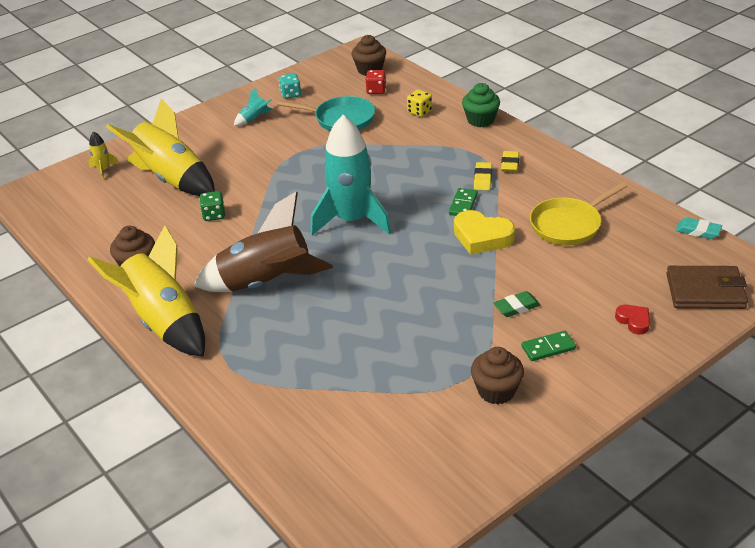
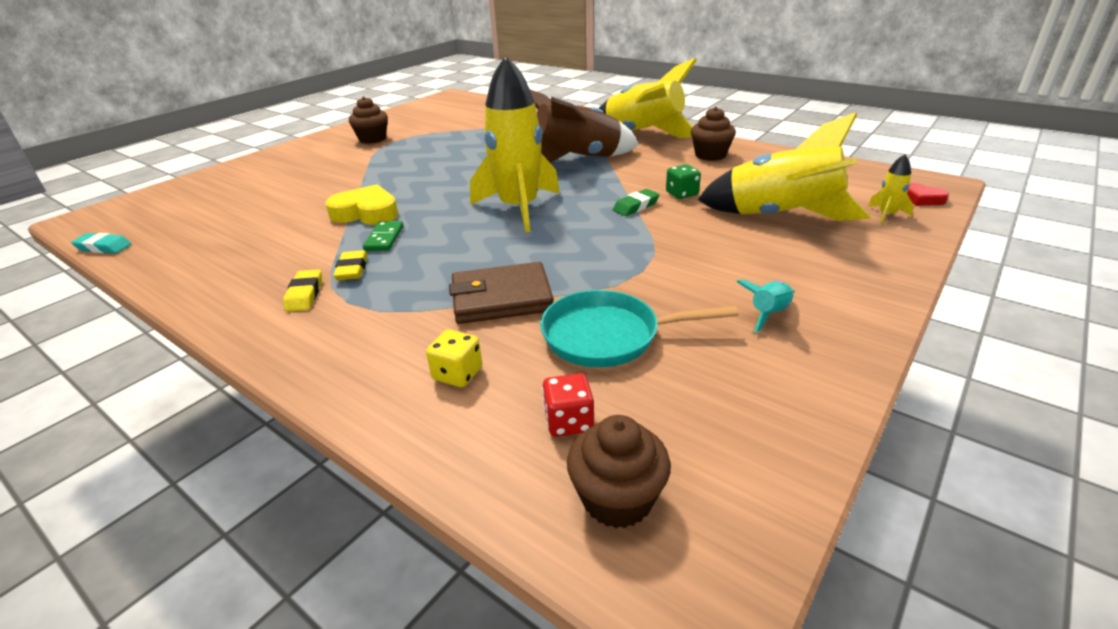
camera: 165 degrees right, 5 degrees down
turquoise dice [279,73,301,99] -> none
turquoise rocket [310,115,391,236] -> yellow rocket [470,56,560,232]
green cupcake [462,83,500,127] -> none
green eraser [493,291,540,317] -> green eraser moved to [613,189,660,216]
green domino [522,331,576,361] -> none
yellow pan [530,182,627,245] -> none
red heart [615,305,650,335] -> red heart moved to [907,183,949,206]
brown wallet [666,266,748,309] -> brown wallet moved to [449,262,554,324]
☆ ☆ ☆ ☆ ☆
What is required
Lines from the one containing "yellow pan [530,182,627,245] -> none" through the last line of the data above are the only output wanted; restate them exactly.

Output for this task
yellow pan [530,182,627,245] -> none
red heart [615,305,650,335] -> red heart moved to [907,183,949,206]
brown wallet [666,266,748,309] -> brown wallet moved to [449,262,554,324]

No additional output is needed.